■ Dataset content
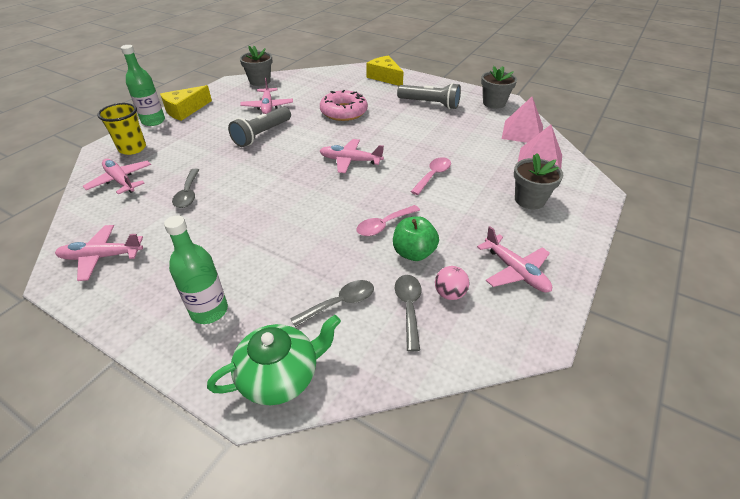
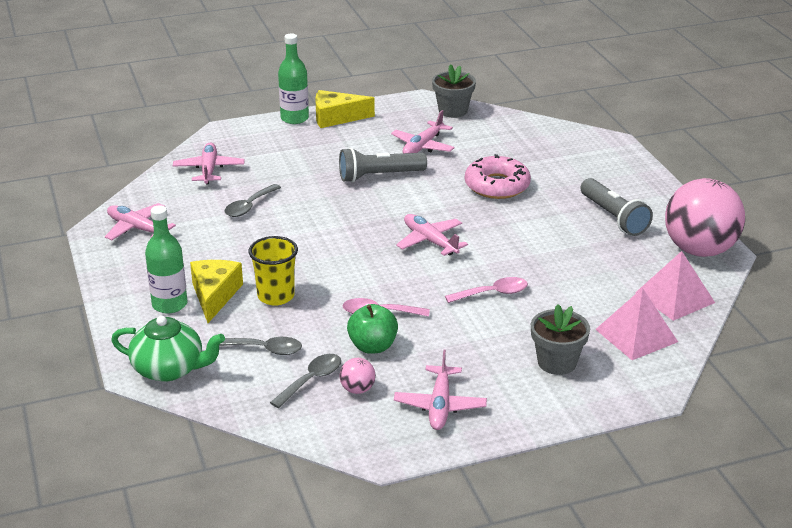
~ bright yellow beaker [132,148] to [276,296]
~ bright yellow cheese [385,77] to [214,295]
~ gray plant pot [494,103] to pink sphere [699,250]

■ Instructions for the task
Reproduce the material above in full and without alteration, but skip all pictures.

■ Exercise output
~ bright yellow beaker [132,148] to [276,296]
~ bright yellow cheese [385,77] to [214,295]
~ gray plant pot [494,103] to pink sphere [699,250]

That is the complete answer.